* WRITTEN INSTRUCTION
Copy the items below word for word, from the start through the line that contains "Queensmere [506, 815]". Leave the pictures out.

● ● ● ●

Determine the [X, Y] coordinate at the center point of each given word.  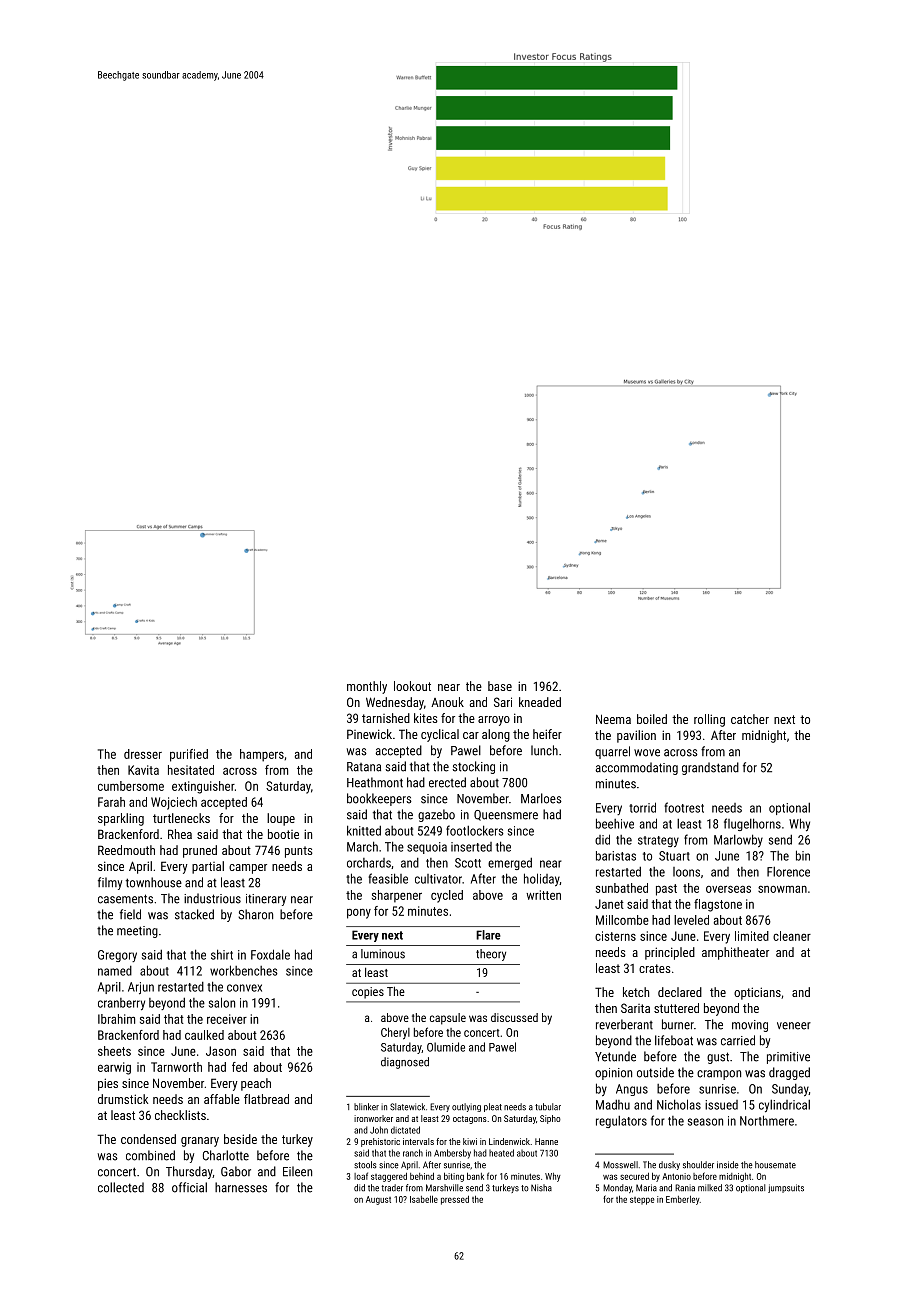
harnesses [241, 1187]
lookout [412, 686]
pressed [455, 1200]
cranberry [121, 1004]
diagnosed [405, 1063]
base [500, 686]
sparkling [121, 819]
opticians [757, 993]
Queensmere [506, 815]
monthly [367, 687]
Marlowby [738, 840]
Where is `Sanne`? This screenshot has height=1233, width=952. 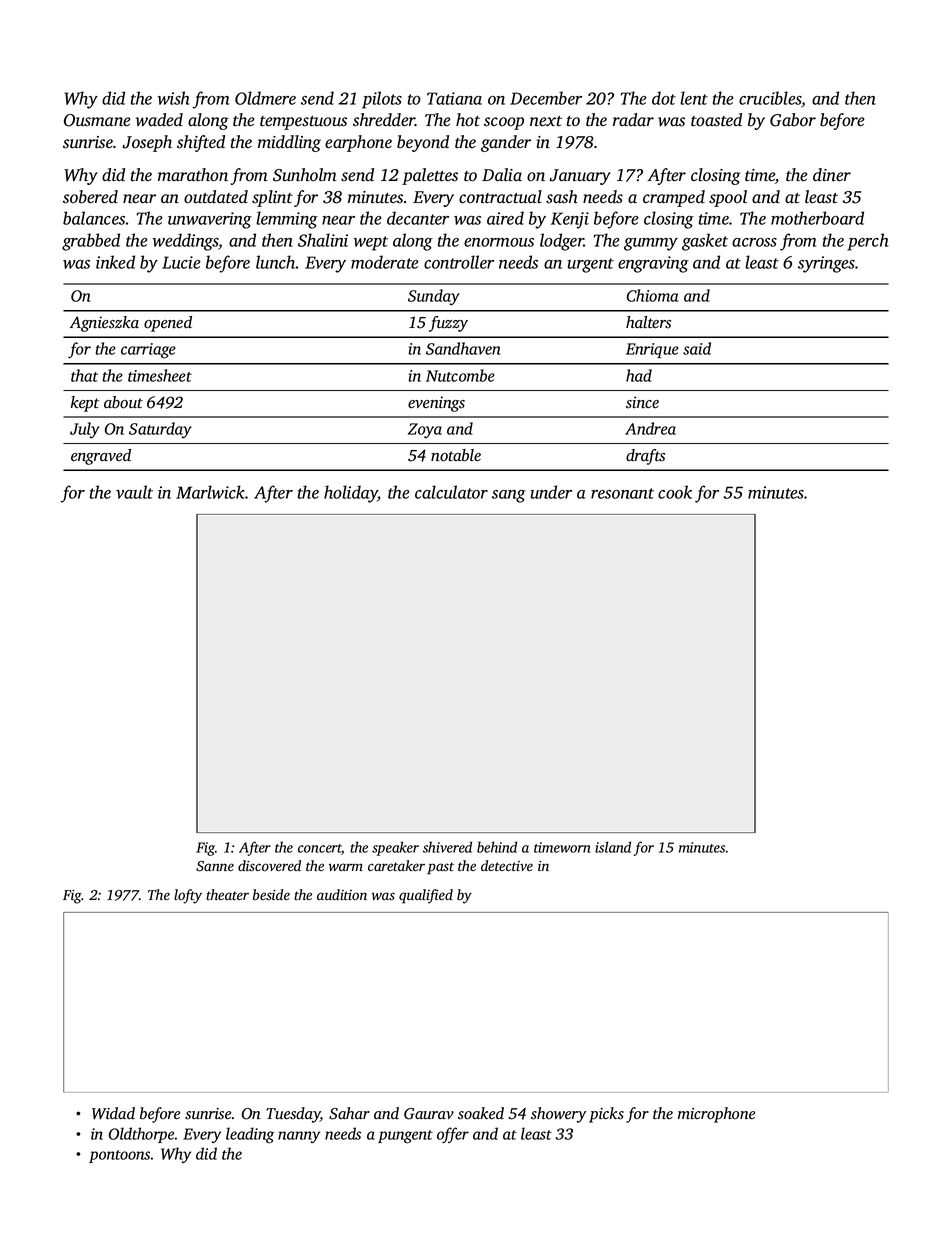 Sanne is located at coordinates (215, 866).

● ● ● ●

* RESULT
Determine the [X, Y] coordinate at the center point of each given word.  
harnesses [241, 1187]
lookout [412, 686]
pressed [455, 1200]
cranberry [121, 1004]
diagnosed [405, 1063]
base [500, 686]
sparkling [121, 819]
opticians [757, 993]
Queensmere [506, 815]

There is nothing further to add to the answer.